Task:
State how many lines of the listing below contain the string "acciaccatura". Give only the number.

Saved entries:
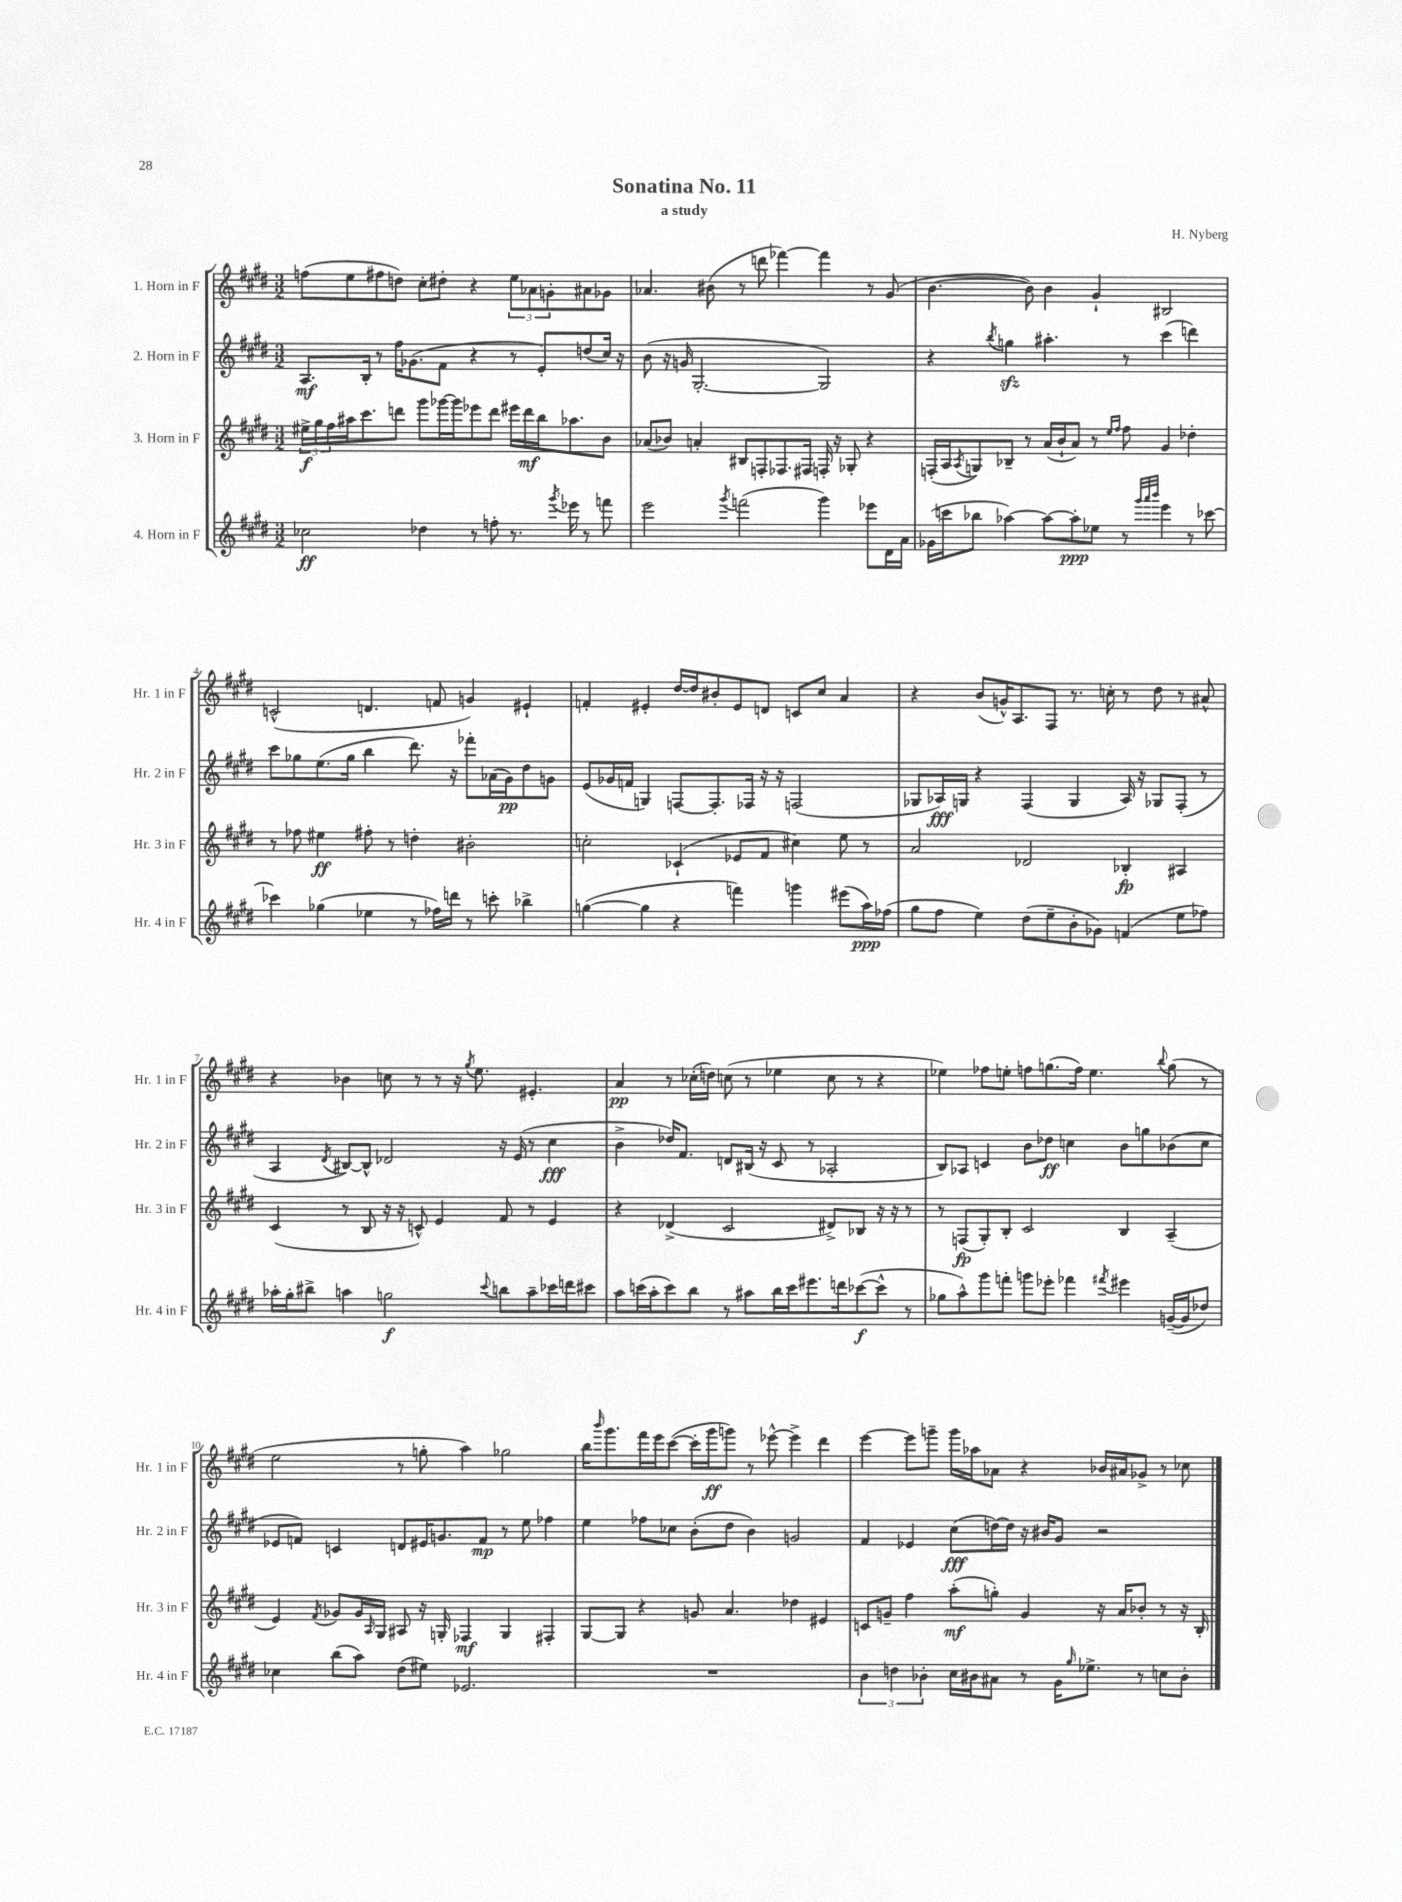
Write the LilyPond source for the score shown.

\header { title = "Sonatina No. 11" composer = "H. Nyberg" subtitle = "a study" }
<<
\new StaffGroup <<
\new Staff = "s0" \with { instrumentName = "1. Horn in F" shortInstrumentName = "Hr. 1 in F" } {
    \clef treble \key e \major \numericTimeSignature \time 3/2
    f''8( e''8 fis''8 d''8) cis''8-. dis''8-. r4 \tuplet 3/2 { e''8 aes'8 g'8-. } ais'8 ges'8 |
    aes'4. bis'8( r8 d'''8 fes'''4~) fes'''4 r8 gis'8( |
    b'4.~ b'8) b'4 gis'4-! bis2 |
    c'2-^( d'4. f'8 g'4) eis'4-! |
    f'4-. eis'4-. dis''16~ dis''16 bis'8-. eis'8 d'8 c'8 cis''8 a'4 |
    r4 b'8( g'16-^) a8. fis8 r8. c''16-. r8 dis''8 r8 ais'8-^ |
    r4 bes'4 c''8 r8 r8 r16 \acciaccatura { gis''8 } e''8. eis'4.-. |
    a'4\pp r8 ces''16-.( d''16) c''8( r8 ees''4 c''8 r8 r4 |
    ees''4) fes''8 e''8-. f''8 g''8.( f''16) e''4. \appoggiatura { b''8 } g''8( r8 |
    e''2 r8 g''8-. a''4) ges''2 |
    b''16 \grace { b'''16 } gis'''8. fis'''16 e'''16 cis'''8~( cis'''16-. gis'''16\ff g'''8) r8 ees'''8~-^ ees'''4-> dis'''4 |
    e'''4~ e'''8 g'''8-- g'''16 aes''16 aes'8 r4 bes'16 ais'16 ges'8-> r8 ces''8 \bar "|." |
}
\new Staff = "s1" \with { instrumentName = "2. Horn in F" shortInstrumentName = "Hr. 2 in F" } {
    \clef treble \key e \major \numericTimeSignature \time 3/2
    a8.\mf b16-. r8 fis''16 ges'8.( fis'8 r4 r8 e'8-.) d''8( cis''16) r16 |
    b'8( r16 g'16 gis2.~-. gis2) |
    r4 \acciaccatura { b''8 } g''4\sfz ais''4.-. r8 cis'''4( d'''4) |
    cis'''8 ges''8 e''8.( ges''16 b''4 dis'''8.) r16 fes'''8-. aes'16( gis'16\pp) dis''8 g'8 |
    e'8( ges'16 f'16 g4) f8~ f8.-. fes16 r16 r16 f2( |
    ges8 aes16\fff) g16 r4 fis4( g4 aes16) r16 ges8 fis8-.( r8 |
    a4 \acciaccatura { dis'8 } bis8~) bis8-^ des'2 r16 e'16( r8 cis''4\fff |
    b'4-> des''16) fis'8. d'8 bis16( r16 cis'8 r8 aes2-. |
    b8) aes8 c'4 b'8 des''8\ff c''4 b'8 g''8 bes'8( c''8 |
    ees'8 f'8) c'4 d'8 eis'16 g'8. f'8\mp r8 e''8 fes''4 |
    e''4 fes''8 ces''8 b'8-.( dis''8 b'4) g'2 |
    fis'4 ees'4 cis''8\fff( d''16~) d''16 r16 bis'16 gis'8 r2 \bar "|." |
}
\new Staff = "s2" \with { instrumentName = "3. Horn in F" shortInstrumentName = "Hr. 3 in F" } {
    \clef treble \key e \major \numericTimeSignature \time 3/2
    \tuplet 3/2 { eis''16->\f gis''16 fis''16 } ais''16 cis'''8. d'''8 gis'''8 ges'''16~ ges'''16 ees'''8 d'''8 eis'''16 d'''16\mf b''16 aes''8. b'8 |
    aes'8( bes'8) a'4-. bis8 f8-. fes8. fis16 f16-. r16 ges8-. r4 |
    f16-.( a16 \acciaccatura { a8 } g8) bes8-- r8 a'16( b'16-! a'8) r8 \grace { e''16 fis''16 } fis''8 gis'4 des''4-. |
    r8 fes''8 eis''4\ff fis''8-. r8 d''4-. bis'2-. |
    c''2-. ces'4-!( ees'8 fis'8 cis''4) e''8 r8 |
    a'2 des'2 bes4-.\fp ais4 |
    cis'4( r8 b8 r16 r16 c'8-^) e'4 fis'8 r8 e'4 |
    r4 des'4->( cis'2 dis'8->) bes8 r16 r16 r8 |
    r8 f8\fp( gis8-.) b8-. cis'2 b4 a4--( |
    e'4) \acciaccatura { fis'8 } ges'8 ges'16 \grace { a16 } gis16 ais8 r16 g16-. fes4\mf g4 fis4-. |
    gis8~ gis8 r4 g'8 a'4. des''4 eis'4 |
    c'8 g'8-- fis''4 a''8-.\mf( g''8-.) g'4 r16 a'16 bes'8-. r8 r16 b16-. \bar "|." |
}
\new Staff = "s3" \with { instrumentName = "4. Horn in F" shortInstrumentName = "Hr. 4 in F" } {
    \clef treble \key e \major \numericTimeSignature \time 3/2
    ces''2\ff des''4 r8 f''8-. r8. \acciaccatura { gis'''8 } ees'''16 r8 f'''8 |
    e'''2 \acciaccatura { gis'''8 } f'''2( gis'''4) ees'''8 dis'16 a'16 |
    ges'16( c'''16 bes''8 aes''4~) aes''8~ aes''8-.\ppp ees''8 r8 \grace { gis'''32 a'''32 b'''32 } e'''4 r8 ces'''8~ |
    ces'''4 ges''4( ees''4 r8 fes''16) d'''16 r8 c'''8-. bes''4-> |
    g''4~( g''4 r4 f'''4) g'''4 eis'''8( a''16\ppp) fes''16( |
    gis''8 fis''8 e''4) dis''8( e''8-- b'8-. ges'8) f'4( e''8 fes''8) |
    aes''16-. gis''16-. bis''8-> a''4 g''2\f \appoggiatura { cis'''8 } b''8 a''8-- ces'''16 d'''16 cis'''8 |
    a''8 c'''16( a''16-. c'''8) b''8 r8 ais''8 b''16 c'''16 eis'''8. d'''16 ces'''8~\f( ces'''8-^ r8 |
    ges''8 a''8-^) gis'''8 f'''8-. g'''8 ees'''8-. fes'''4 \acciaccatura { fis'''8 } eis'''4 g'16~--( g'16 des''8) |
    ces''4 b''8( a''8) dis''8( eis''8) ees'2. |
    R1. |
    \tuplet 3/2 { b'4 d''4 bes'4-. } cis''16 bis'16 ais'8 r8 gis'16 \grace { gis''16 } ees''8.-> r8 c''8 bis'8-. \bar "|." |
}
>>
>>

The output:
8